:: PROBLEM TO SOLVE ::
In the listing below, how many lines contain the string "move"? Reply with the number alone.

:: WORKING DATA ::
***
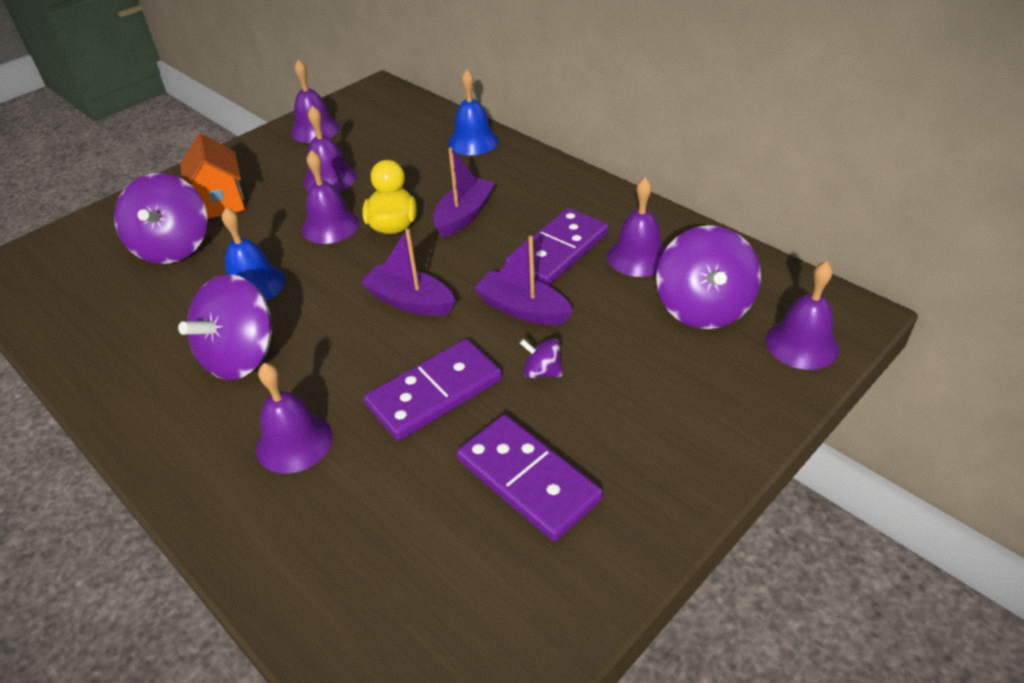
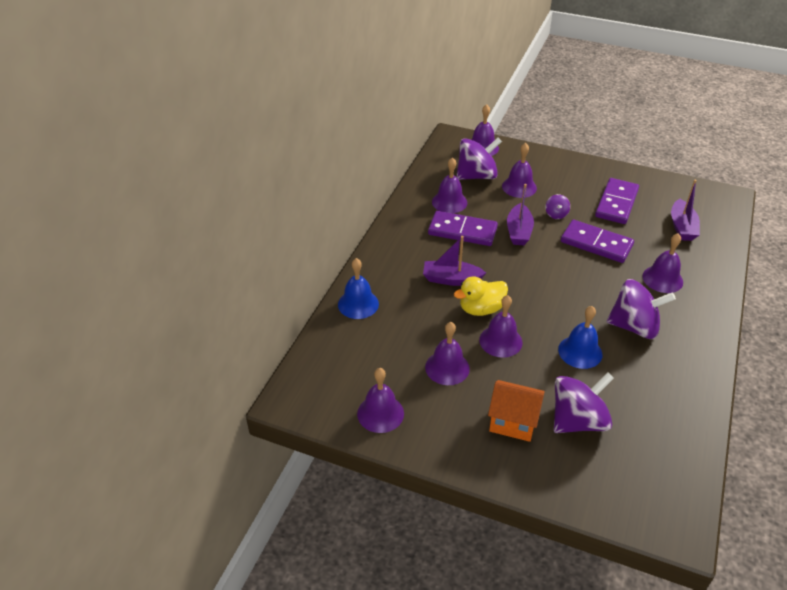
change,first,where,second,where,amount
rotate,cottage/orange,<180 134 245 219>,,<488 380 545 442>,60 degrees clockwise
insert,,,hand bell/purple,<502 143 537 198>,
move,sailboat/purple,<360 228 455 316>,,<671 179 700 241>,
***
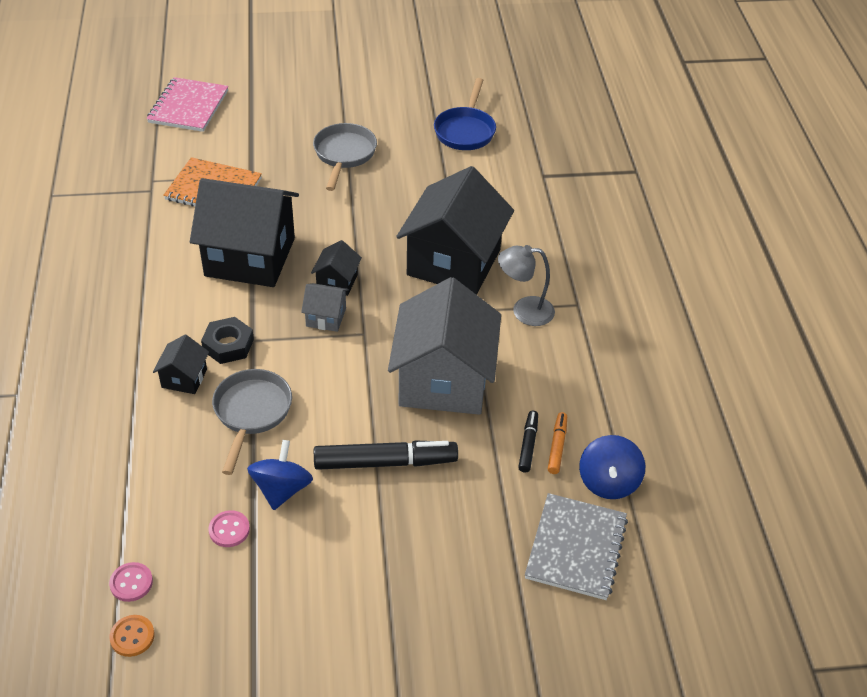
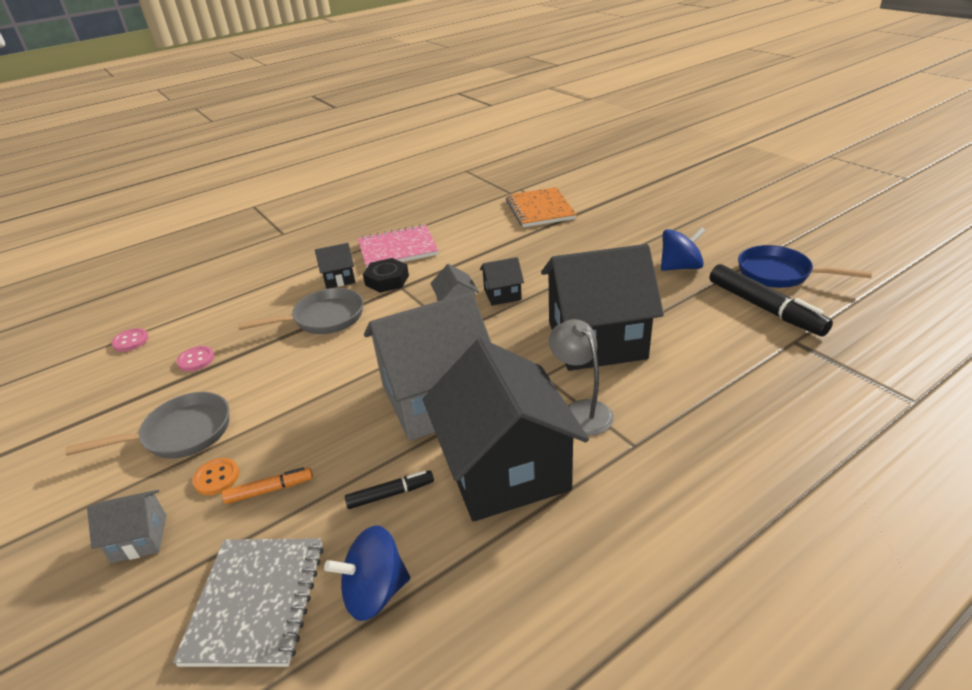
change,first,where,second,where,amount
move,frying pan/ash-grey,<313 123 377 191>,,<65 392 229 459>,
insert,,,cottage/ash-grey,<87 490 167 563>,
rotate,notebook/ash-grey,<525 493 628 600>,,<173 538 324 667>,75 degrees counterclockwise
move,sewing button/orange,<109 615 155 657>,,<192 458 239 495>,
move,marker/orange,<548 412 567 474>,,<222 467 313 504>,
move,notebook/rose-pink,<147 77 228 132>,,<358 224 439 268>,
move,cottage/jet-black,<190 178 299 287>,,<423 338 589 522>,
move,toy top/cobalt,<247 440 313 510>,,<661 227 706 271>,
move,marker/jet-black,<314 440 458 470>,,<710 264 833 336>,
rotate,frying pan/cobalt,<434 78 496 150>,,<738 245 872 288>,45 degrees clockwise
***
:: RESULT OF THE EXERCISE ::
8